Set out exactly, line by line, the stretch of data below that begins at the line containing "F1: 1A (J1/2, N_5) -> 500mA (J1/2, N_5)" and ends at the line containing "R203: 68 (GND, OUT) -> none", with both ends kept.

=-=-=

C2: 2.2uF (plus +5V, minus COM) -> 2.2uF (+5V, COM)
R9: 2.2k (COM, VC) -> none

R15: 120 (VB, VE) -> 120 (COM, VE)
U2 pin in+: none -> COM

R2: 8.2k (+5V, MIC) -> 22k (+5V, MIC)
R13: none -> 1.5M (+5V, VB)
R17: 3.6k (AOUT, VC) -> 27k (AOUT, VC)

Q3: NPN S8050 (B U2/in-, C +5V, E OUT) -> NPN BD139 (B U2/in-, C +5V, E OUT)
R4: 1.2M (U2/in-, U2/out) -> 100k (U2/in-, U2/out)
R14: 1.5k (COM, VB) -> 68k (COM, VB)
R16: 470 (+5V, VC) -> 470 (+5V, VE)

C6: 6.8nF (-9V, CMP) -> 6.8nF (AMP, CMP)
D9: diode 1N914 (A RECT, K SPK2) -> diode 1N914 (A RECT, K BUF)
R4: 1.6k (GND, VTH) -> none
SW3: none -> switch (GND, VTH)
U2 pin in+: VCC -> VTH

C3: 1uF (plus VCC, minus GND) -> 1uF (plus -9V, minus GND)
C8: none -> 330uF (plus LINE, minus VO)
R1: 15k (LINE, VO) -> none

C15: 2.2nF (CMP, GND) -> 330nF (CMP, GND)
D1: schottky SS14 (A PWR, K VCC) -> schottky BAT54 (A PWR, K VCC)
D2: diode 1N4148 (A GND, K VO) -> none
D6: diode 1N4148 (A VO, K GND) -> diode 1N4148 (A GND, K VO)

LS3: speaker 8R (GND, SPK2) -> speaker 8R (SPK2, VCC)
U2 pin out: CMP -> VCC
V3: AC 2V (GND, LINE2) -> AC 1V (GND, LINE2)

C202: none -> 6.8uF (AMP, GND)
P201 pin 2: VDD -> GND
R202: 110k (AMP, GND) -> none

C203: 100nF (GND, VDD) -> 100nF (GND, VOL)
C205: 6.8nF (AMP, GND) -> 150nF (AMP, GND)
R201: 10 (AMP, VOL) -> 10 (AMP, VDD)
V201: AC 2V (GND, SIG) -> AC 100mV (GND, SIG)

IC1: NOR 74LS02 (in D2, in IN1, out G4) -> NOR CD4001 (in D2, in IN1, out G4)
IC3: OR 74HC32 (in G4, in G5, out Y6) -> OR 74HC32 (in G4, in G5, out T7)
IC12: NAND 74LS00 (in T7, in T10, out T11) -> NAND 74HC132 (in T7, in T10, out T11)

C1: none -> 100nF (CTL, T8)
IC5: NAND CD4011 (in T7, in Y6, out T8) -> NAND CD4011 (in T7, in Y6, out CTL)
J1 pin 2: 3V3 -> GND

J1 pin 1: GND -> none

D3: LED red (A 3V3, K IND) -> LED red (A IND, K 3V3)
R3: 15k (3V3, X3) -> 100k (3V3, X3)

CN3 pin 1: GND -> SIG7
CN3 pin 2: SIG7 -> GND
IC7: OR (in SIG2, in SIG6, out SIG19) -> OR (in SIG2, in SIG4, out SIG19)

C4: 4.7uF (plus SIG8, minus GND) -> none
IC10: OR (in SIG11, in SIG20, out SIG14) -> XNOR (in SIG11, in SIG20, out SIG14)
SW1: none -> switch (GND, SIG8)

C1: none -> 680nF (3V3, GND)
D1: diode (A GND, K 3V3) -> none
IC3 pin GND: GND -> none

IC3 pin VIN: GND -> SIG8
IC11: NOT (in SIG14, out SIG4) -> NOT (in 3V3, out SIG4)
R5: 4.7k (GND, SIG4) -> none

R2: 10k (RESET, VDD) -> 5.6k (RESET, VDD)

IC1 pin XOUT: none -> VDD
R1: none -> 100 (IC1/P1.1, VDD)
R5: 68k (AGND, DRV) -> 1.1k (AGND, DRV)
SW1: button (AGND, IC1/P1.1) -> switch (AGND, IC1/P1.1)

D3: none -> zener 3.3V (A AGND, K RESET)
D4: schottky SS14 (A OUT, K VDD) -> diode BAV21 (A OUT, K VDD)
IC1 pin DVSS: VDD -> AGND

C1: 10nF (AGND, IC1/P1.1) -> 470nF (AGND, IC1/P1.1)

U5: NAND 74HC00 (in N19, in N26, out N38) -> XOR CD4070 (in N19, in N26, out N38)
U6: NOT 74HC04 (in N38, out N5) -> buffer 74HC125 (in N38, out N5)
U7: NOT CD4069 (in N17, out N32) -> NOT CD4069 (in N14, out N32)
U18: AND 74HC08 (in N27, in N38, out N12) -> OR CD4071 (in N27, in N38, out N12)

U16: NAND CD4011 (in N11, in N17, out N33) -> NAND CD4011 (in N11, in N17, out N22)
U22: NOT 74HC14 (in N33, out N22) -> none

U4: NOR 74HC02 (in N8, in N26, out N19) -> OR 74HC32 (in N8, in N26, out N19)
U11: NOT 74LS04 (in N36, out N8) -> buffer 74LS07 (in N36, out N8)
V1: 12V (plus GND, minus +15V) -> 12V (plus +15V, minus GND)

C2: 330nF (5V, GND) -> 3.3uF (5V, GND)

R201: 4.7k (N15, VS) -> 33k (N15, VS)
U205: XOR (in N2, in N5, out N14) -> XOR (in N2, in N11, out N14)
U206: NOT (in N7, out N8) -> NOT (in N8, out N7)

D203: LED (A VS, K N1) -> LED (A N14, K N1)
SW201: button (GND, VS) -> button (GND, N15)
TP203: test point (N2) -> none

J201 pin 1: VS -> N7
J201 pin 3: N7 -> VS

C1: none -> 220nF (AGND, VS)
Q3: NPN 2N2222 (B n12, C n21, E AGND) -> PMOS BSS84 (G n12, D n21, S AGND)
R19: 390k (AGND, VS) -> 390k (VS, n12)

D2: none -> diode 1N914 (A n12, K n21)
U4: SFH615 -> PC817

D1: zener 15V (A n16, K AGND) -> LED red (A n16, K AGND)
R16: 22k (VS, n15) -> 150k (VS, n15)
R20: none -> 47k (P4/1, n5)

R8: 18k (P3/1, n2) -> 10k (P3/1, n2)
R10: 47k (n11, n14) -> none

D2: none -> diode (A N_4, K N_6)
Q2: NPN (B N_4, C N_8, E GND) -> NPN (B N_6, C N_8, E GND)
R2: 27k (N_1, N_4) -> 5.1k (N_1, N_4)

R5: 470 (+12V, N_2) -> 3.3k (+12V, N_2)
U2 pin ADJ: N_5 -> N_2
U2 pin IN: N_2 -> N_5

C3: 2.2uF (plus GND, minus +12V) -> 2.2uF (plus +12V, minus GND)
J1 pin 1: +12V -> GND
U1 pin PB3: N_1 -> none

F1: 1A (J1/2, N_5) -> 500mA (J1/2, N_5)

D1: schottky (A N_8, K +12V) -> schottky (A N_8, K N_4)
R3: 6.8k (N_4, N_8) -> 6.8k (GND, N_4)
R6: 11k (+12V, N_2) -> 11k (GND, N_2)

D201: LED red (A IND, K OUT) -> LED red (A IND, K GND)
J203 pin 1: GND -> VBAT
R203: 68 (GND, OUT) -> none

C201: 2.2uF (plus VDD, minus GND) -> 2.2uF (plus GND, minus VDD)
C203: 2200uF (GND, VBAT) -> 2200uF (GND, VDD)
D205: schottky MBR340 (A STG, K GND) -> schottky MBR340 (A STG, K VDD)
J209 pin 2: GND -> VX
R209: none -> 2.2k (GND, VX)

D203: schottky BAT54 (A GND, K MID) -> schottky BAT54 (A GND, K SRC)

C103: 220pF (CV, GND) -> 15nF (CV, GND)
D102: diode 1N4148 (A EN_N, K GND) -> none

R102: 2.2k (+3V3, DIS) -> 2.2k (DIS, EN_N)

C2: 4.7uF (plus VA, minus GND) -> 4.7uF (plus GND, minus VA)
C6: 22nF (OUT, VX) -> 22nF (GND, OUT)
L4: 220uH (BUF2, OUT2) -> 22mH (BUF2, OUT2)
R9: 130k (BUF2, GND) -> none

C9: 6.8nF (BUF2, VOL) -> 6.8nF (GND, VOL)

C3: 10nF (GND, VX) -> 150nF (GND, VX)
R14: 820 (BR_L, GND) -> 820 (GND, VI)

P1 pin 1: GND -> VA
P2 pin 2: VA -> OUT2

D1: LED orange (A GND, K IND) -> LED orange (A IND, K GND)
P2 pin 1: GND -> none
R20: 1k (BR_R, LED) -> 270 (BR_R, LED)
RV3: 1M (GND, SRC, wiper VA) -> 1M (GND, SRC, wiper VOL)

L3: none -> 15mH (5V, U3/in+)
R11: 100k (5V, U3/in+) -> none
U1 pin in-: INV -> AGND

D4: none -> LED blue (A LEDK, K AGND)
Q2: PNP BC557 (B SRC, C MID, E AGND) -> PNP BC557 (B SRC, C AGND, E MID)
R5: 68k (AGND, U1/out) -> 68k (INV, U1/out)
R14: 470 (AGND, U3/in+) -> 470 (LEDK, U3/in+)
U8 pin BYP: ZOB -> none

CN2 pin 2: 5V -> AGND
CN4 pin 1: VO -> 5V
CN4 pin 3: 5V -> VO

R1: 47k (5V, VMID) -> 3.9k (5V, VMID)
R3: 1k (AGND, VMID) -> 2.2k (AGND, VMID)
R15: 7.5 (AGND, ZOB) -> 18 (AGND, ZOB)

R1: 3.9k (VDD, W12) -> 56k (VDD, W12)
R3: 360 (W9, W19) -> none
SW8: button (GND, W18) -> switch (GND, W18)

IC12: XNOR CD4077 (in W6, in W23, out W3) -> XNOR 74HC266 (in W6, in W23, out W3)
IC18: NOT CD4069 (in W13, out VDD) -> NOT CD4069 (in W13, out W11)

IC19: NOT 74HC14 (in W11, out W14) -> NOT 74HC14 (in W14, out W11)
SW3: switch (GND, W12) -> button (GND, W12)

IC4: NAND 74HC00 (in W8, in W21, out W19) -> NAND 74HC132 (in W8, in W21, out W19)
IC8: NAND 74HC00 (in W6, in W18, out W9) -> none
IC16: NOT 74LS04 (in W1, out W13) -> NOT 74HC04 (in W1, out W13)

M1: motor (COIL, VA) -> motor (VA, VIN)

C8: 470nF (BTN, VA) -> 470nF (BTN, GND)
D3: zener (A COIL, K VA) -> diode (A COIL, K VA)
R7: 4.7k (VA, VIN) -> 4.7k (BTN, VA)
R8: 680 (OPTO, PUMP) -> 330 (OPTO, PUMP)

=-=-=

> **Answer box**
F1: 1A (J1/2, N_5) -> 500mA (J1/2, N_5)

D1: schottky (A N_8, K +12V) -> schottky (A N_8, K N_4)
R3: 6.8k (N_4, N_8) -> 6.8k (GND, N_4)
R6: 11k (+12V, N_2) -> 11k (GND, N_2)

D201: LED red (A IND, K OUT) -> LED red (A IND, K GND)
J203 pin 1: GND -> VBAT
R203: 68 (GND, OUT) -> none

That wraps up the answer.